WHAT THIS TASK INVOLVES:
Repeat the data exactly, every last line of it.

Dataset records:
....................

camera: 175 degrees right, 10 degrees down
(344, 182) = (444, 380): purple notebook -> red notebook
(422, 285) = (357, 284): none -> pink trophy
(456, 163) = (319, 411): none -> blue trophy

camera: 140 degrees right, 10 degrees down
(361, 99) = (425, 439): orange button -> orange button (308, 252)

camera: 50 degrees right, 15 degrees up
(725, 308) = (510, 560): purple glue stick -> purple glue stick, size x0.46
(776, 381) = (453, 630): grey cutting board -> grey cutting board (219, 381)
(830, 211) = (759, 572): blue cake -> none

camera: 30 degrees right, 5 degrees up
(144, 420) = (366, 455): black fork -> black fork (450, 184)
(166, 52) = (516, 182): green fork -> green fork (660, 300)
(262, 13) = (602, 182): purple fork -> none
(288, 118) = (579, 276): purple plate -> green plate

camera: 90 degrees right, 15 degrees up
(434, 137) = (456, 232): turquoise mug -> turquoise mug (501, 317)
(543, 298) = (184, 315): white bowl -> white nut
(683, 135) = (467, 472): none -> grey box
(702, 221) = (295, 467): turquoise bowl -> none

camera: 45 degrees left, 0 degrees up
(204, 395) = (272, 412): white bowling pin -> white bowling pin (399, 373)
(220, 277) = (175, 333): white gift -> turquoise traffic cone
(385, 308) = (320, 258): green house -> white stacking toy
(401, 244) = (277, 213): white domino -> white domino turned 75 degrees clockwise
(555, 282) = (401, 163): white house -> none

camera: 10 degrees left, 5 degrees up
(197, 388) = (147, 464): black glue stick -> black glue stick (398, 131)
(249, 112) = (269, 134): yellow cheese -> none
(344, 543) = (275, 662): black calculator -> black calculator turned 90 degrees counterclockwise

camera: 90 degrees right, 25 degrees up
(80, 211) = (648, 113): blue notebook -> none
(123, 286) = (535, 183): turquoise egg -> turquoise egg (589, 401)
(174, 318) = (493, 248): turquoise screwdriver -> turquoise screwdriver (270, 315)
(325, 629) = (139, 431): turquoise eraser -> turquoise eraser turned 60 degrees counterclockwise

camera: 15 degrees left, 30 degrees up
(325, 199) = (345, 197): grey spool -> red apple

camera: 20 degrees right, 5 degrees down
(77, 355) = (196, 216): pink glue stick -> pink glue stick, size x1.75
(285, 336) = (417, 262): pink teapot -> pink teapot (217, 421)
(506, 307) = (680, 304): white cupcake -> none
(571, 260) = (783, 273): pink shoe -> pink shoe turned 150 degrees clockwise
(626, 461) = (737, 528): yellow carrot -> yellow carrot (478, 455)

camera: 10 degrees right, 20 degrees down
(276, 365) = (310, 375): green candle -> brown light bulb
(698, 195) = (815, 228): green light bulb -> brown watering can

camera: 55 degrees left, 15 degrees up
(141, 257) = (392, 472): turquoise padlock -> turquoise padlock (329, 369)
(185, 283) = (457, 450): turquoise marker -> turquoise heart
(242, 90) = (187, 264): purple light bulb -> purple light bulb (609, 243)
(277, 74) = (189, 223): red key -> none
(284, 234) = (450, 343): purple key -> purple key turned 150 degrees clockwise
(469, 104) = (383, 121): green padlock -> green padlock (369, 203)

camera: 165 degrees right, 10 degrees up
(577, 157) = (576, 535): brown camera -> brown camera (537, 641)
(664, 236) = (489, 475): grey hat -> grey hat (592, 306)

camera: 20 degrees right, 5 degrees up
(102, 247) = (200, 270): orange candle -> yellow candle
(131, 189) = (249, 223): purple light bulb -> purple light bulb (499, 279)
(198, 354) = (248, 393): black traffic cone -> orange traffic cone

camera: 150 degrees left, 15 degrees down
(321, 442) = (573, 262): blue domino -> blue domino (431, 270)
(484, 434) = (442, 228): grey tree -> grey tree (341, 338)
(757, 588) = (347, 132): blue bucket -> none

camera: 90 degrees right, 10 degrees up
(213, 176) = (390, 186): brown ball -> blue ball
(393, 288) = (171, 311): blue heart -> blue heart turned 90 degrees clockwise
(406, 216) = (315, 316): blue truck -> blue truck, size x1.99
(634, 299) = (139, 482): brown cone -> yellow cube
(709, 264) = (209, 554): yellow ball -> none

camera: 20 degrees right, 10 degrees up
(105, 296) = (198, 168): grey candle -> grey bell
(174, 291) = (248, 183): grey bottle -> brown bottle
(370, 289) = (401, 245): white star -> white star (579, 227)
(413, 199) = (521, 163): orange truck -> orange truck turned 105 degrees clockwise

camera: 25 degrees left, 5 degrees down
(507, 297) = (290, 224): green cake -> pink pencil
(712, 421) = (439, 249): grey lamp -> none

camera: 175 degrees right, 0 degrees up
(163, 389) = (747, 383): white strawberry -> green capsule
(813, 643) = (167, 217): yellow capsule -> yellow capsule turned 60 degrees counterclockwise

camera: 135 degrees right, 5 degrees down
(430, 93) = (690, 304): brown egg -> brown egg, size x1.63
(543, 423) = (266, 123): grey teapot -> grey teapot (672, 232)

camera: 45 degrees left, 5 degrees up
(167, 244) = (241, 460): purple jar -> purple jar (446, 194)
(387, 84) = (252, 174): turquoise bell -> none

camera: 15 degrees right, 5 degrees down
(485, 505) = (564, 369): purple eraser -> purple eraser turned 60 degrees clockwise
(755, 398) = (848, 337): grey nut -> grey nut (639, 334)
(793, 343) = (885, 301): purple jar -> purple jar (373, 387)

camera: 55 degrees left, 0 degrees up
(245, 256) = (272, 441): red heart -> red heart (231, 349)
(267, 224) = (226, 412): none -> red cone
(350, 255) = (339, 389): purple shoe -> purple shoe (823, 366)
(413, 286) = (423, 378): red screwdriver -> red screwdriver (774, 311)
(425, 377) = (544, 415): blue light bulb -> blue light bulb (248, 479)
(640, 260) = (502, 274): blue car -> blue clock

....................

ANSWER BELOW:
camera: 175 degrees right, 10 degrees down
(344, 182) = (444, 380): purple notebook -> red notebook
(422, 285) = (357, 284): none -> pink trophy
(456, 163) = (319, 411): none -> blue trophy

camera: 140 degrees right, 10 degrees down
(361, 99) = (425, 439): orange button -> orange button (308, 252)

camera: 50 degrees right, 15 degrees up
(725, 308) = (510, 560): purple glue stick -> purple glue stick, size x0.46
(776, 381) = (453, 630): grey cutting board -> grey cutting board (219, 381)
(830, 211) = (759, 572): blue cake -> none

camera: 30 degrees right, 5 degrees up
(144, 420) = (366, 455): black fork -> black fork (450, 184)
(166, 52) = (516, 182): green fork -> green fork (660, 300)
(262, 13) = (602, 182): purple fork -> none
(288, 118) = (579, 276): purple plate -> green plate

camera: 90 degrees right, 15 degrees up
(434, 137) = (456, 232): turquoise mug -> turquoise mug (501, 317)
(543, 298) = (184, 315): white bowl -> white nut
(683, 135) = (467, 472): none -> grey box
(702, 221) = (295, 467): turquoise bowl -> none

camera: 45 degrees left, 0 degrees up
(204, 395) = (272, 412): white bowling pin -> white bowling pin (399, 373)
(220, 277) = (175, 333): white gift -> turquoise traffic cone
(385, 308) = (320, 258): green house -> white stacking toy
(401, 244) = (277, 213): white domino -> white domino turned 75 degrees clockwise
(555, 282) = (401, 163): white house -> none

camera: 10 degrees left, 5 degrees up
(197, 388) = (147, 464): black glue stick -> black glue stick (398, 131)
(249, 112) = (269, 134): yellow cheese -> none
(344, 543) = (275, 662): black calculator -> black calculator turned 90 degrees counterclockwise

camera: 90 degrees right, 25 degrees up
(80, 211) = (648, 113): blue notebook -> none
(123, 286) = (535, 183): turquoise egg -> turquoise egg (589, 401)
(174, 318) = (493, 248): turquoise screwdriver -> turquoise screwdriver (270, 315)
(325, 629) = (139, 431): turquoise eraser -> turquoise eraser turned 60 degrees counterclockwise

camera: 15 degrees left, 30 degrees up
(325, 199) = (345, 197): grey spool -> red apple

camera: 20 degrees right, 5 degrees down
(77, 355) = (196, 216): pink glue stick -> pink glue stick, size x1.75
(285, 336) = (417, 262): pink teapot -> pink teapot (217, 421)
(506, 307) = (680, 304): white cupcake -> none
(571, 260) = (783, 273): pink shoe -> pink shoe turned 150 degrees clockwise
(626, 461) = (737, 528): yellow carrot -> yellow carrot (478, 455)

camera: 10 degrees right, 20 degrees down
(276, 365) = (310, 375): green candle -> brown light bulb
(698, 195) = (815, 228): green light bulb -> brown watering can

camera: 55 degrees left, 15 degrees up
(141, 257) = (392, 472): turquoise padlock -> turquoise padlock (329, 369)
(185, 283) = (457, 450): turquoise marker -> turquoise heart
(242, 90) = (187, 264): purple light bulb -> purple light bulb (609, 243)
(277, 74) = (189, 223): red key -> none
(284, 234) = (450, 343): purple key -> purple key turned 150 degrees clockwise
(469, 104) = (383, 121): green padlock -> green padlock (369, 203)

camera: 165 degrees right, 10 degrees up
(577, 157) = (576, 535): brown camera -> brown camera (537, 641)
(664, 236) = (489, 475): grey hat -> grey hat (592, 306)

camera: 20 degrees right, 5 degrees up
(102, 247) = (200, 270): orange candle -> yellow candle
(131, 189) = (249, 223): purple light bulb -> purple light bulb (499, 279)
(198, 354) = (248, 393): black traffic cone -> orange traffic cone

camera: 150 degrees left, 15 degrees down
(321, 442) = (573, 262): blue domino -> blue domino (431, 270)
(484, 434) = (442, 228): grey tree -> grey tree (341, 338)
(757, 588) = (347, 132): blue bucket -> none

camera: 90 degrees right, 10 degrees up
(213, 176) = (390, 186): brown ball -> blue ball
(393, 288) = (171, 311): blue heart -> blue heart turned 90 degrees clockwise
(406, 216) = (315, 316): blue truck -> blue truck, size x1.99
(634, 299) = (139, 482): brown cone -> yellow cube
(709, 264) = (209, 554): yellow ball -> none

camera: 20 degrees right, 10 degrees up
(105, 296) = (198, 168): grey candle -> grey bell
(174, 291) = (248, 183): grey bottle -> brown bottle
(370, 289) = (401, 245): white star -> white star (579, 227)
(413, 199) = (521, 163): orange truck -> orange truck turned 105 degrees clockwise

camera: 25 degrees left, 5 degrees down
(507, 297) = (290, 224): green cake -> pink pencil
(712, 421) = (439, 249): grey lamp -> none

camera: 175 degrees right, 0 degrees up
(163, 389) = (747, 383): white strawberry -> green capsule
(813, 643) = (167, 217): yellow capsule -> yellow capsule turned 60 degrees counterclockwise

camera: 135 degrees right, 5 degrees down
(430, 93) = (690, 304): brown egg -> brown egg, size x1.63
(543, 423) = (266, 123): grey teapot -> grey teapot (672, 232)

camera: 45 degrees left, 5 degrees up
(167, 244) = (241, 460): purple jar -> purple jar (446, 194)
(387, 84) = (252, 174): turquoise bell -> none

camera: 15 degrees right, 5 degrees down
(485, 505) = (564, 369): purple eraser -> purple eraser turned 60 degrees clockwise
(755, 398) = (848, 337): grey nut -> grey nut (639, 334)
(793, 343) = (885, 301): purple jar -> purple jar (373, 387)

camera: 55 degrees left, 0 degrees up
(245, 256) = (272, 441): red heart -> red heart (231, 349)
(267, 224) = (226, 412): none -> red cone
(350, 255) = (339, 389): purple shoe -> purple shoe (823, 366)
(413, 286) = (423, 378): red screwdriver -> red screwdriver (774, 311)
(425, 377) = (544, 415): blue light bulb -> blue light bulb (248, 479)
(640, 260) = (502, 274): blue car -> blue clock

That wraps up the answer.